**Problem description**
Copy every line in the records below that contains the word "orange".

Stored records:
* * *
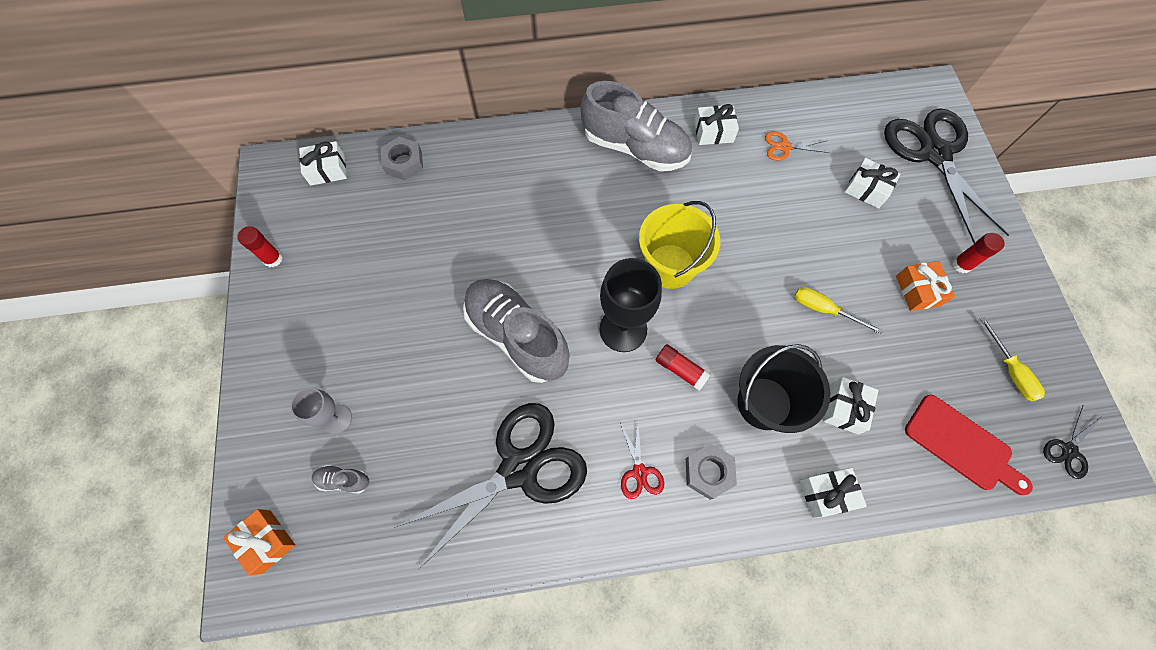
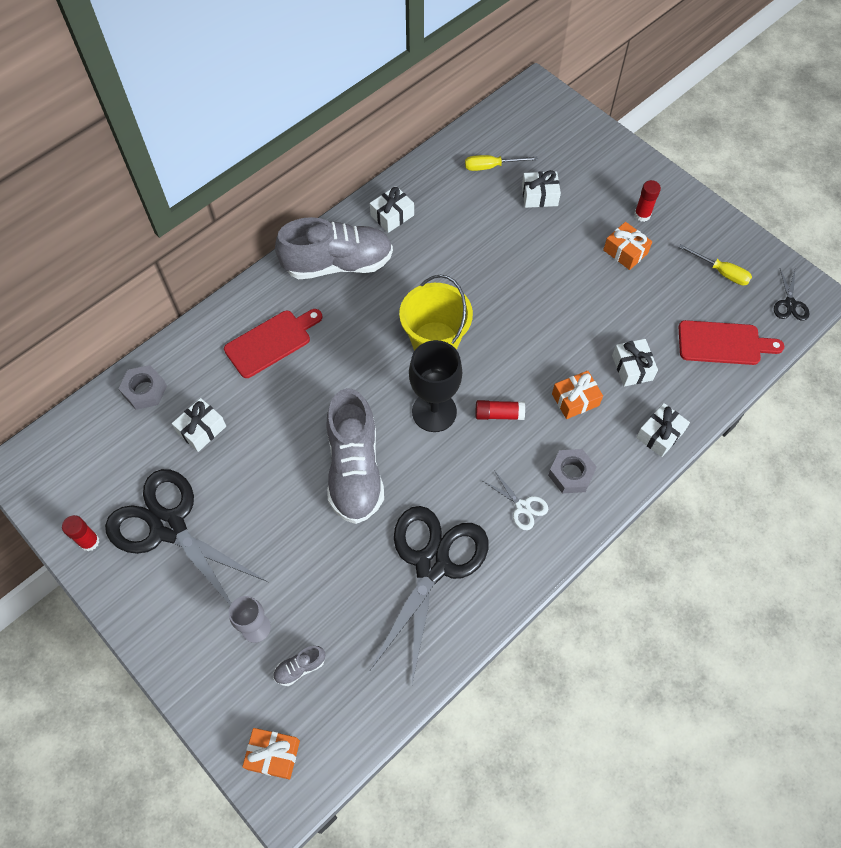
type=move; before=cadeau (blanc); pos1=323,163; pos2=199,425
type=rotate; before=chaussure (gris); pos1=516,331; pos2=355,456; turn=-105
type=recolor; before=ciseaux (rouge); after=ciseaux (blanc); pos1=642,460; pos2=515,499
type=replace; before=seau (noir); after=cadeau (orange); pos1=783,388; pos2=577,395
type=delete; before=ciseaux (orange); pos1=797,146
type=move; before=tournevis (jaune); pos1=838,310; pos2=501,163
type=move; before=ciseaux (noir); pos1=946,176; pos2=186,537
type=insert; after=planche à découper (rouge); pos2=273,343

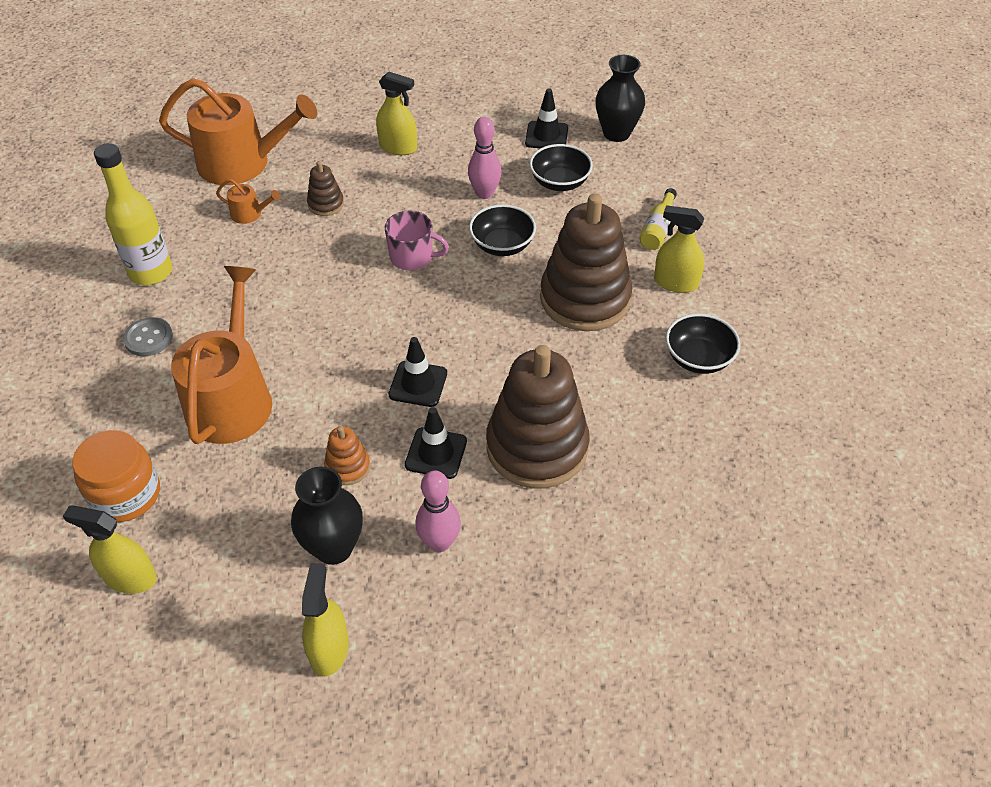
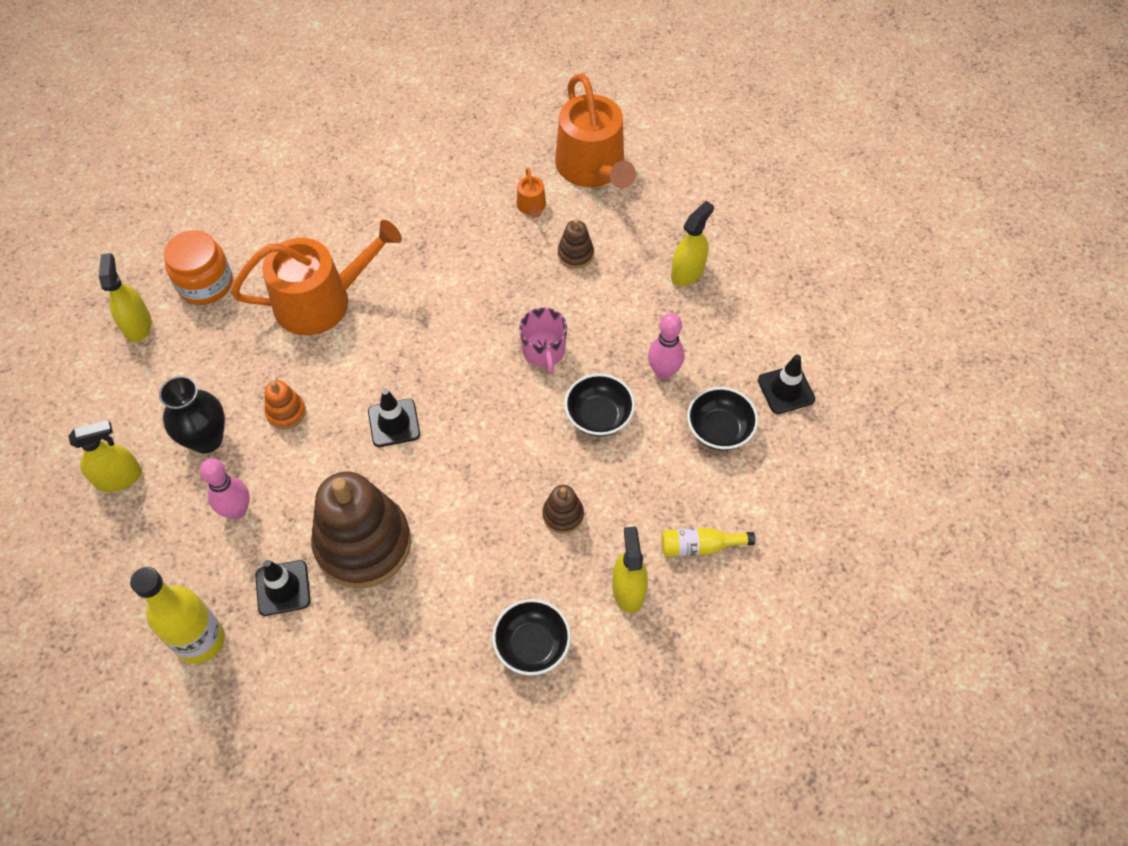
type=move; before=bouteille (jaune); pos1=133,214; pos2=177,615
type=delete; before=bouton (gris); pos1=148,336
type=rotate; before=vaporisateur (jaune); pos1=396,113; pos2=692,243; turn=-135
type=move; before=cône de chantier (noir); pos1=436,443; pos2=283,588
type=resize; before=jouet à empiler (marron); pos1=586,262; pos2=563,509; scale=0.44
type=delete; before=vase (noir); pos1=620,98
* * *
**Solution below**
type=replace; before=seau (noir); after=cadeau (orange); pos1=783,388; pos2=577,395
type=delete; before=ciseaux (orange); pos1=797,146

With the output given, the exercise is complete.